WHAT YOU ARE ASKED TO DO
Below are lines of data; restate word for word those running from the line containing "(423, 501) = (702, 247): orange" to the line containing "(919, 543) = (397, 161): white", inclusive, and no others.

MATERIAL SUPPLIED

______

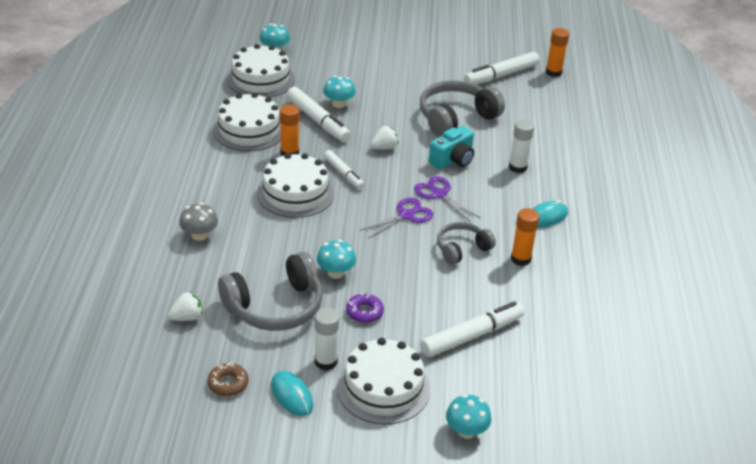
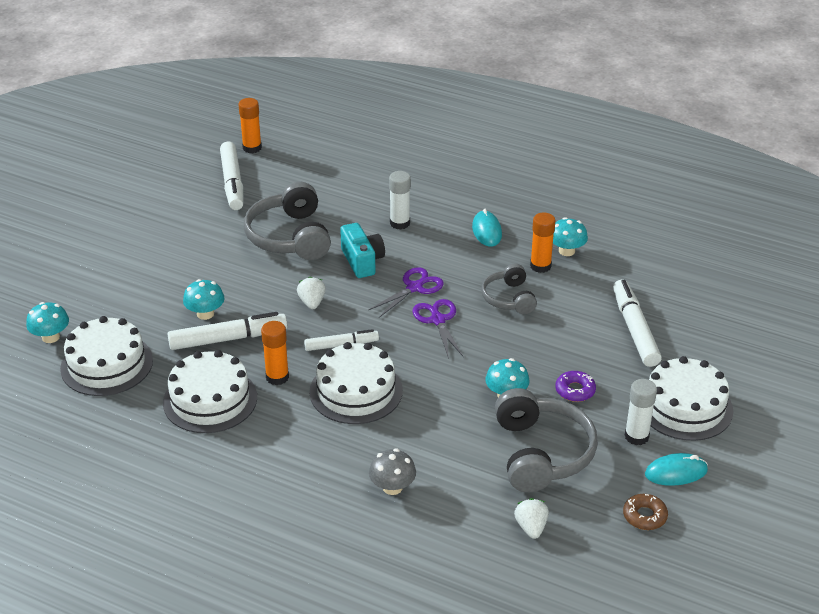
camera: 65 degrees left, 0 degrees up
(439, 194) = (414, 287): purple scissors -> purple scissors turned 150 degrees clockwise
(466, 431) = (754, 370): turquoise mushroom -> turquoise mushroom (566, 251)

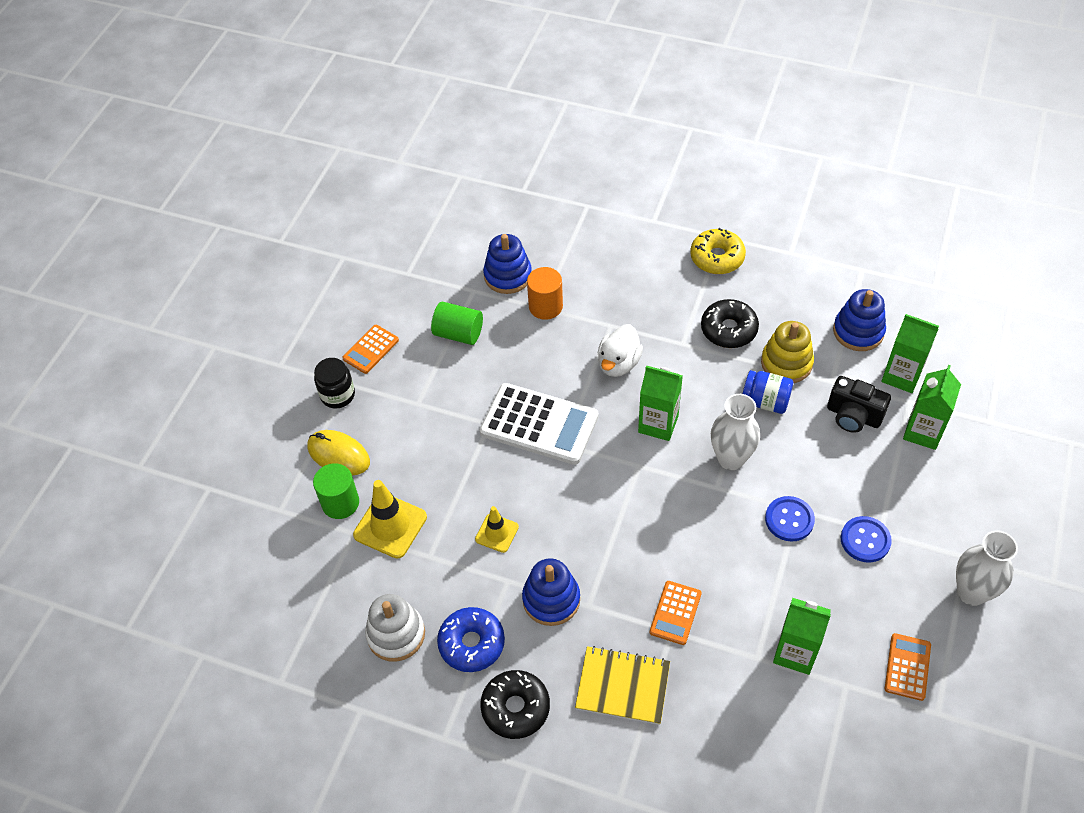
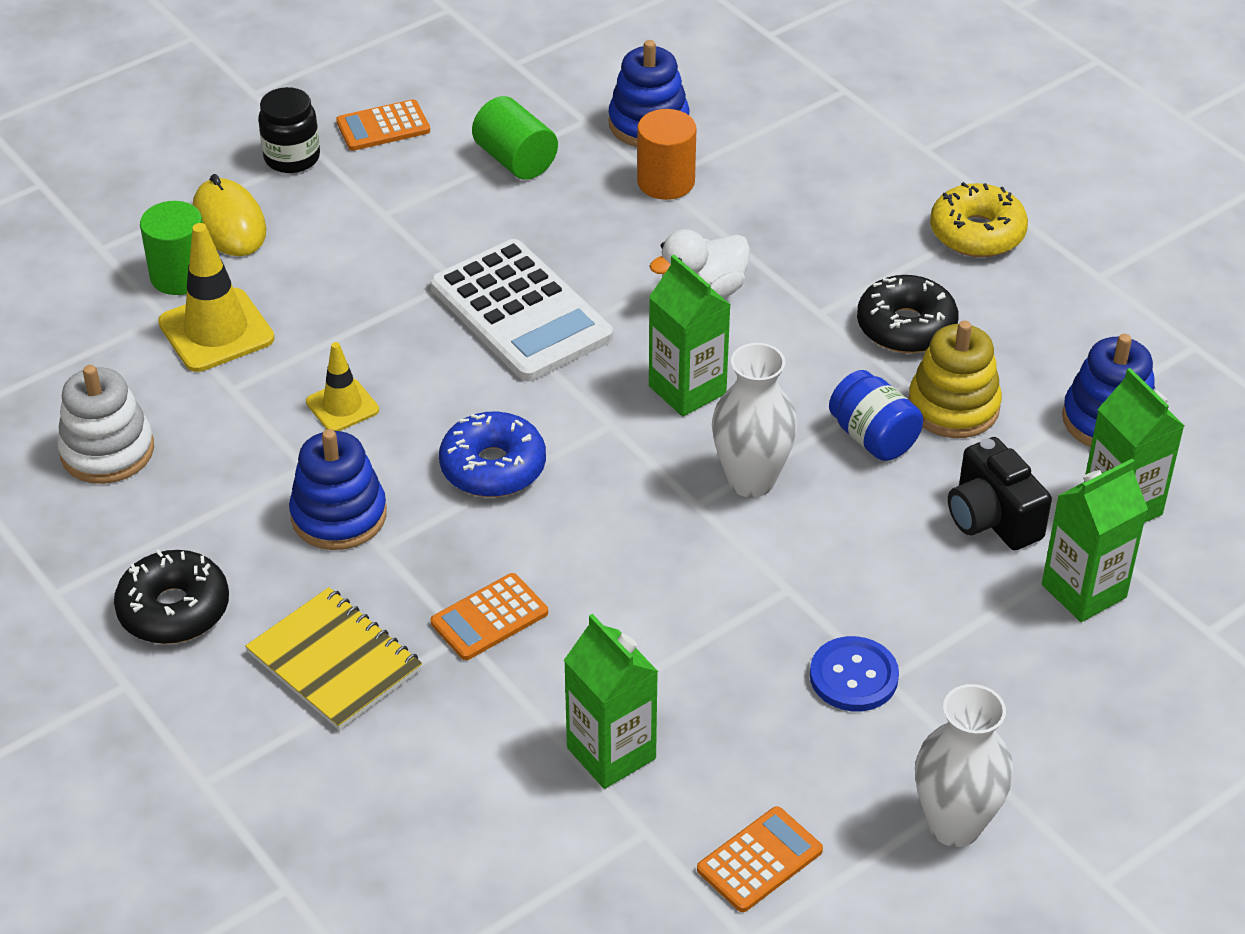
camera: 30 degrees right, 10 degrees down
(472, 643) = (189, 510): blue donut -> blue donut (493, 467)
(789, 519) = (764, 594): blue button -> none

______

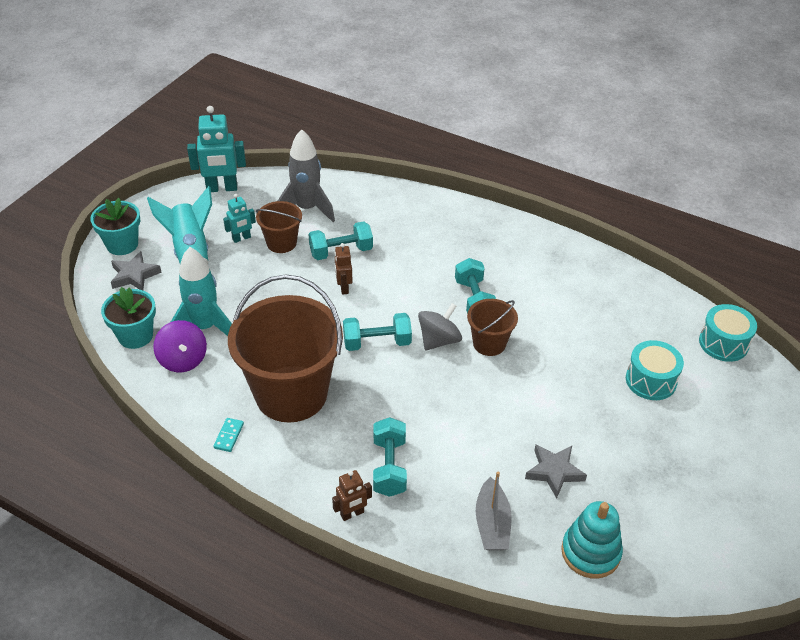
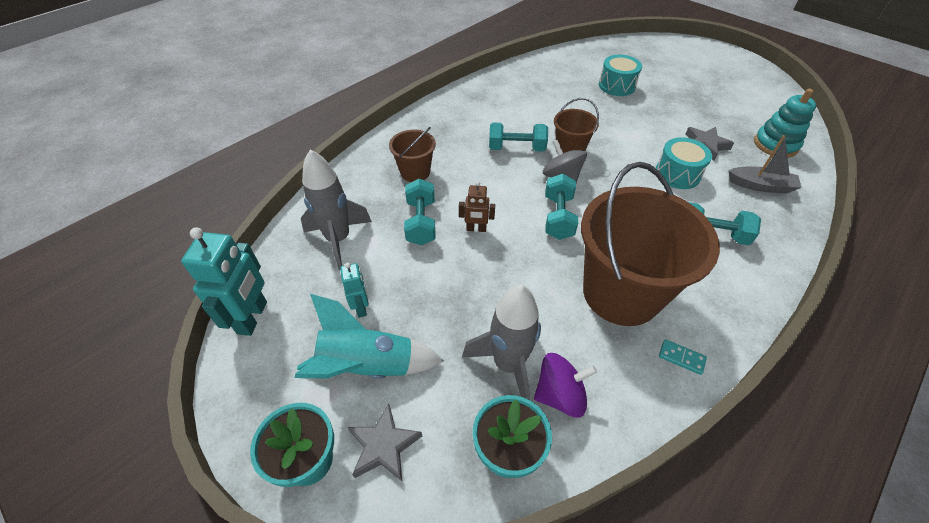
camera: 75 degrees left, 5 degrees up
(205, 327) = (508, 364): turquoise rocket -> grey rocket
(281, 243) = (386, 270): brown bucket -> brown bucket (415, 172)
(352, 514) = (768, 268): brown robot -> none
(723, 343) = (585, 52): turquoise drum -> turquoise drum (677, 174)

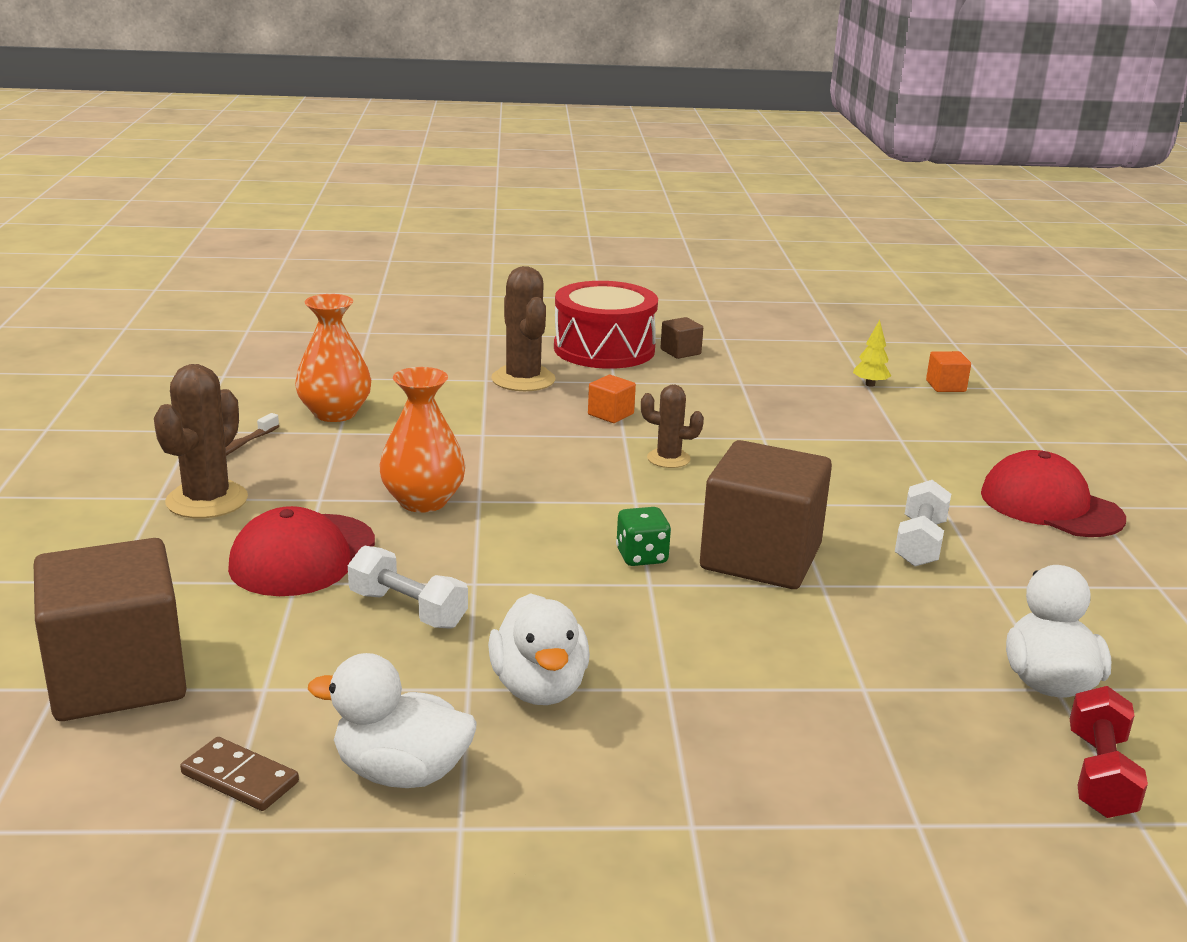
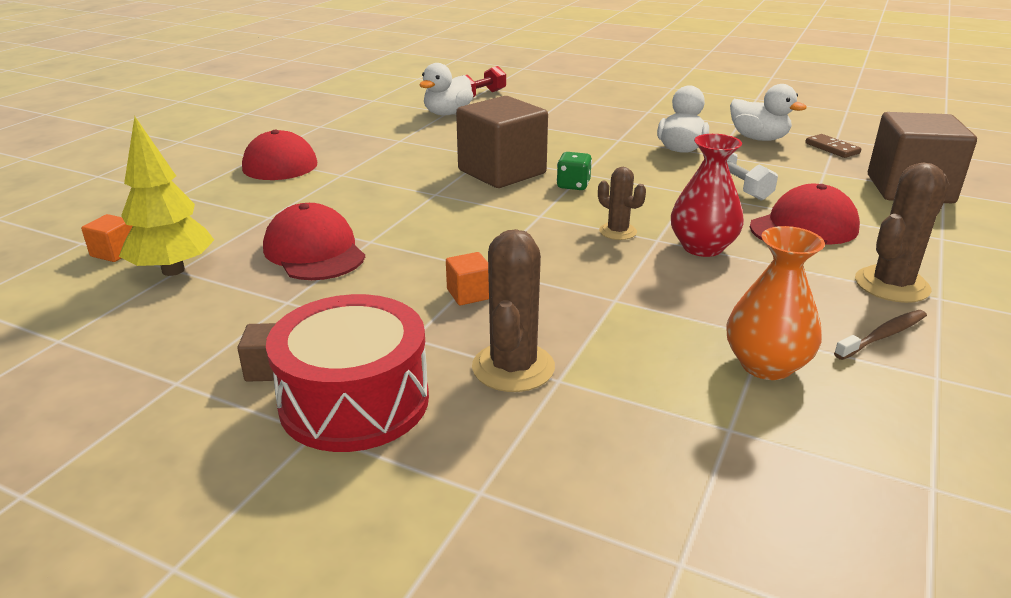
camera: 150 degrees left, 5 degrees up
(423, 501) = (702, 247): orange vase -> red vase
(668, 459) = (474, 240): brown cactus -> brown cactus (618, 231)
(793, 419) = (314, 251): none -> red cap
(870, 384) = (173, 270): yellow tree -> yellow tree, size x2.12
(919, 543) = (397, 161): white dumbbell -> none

______

TASK RESULT
(423, 501) = (702, 247): orange vase -> red vase
(668, 459) = (474, 240): brown cactus -> brown cactus (618, 231)
(793, 419) = (314, 251): none -> red cap
(870, 384) = (173, 270): yellow tree -> yellow tree, size x2.12
(919, 543) = (397, 161): white dumbbell -> none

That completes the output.